## The problem
Copy every text line in the entries below word for word, leaving out the pictures.

## Records for the task

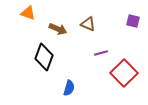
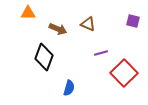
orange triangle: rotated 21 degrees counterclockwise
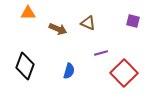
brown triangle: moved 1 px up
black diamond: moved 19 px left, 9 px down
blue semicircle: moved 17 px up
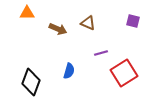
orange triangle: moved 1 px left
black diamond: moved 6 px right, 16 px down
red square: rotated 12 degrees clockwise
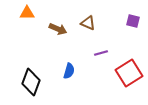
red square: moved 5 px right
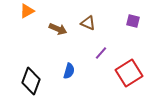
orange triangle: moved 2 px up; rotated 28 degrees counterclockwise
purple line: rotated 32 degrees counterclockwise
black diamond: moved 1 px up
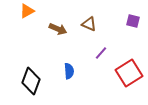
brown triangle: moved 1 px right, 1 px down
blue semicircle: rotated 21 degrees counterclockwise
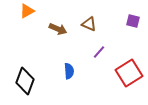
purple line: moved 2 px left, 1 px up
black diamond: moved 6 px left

## Finished answer
orange triangle: rotated 21 degrees counterclockwise
brown triangle: moved 1 px up
black diamond: moved 19 px left, 9 px down
blue semicircle: moved 17 px up
orange triangle: moved 1 px left
black diamond: moved 6 px right, 16 px down
red square: rotated 12 degrees clockwise
red square: moved 5 px right
orange triangle: moved 2 px up; rotated 28 degrees counterclockwise
purple line: rotated 32 degrees counterclockwise
black diamond: moved 1 px up
brown triangle: moved 1 px right, 1 px down
blue semicircle: rotated 21 degrees counterclockwise
purple line: moved 2 px left, 1 px up
black diamond: moved 6 px left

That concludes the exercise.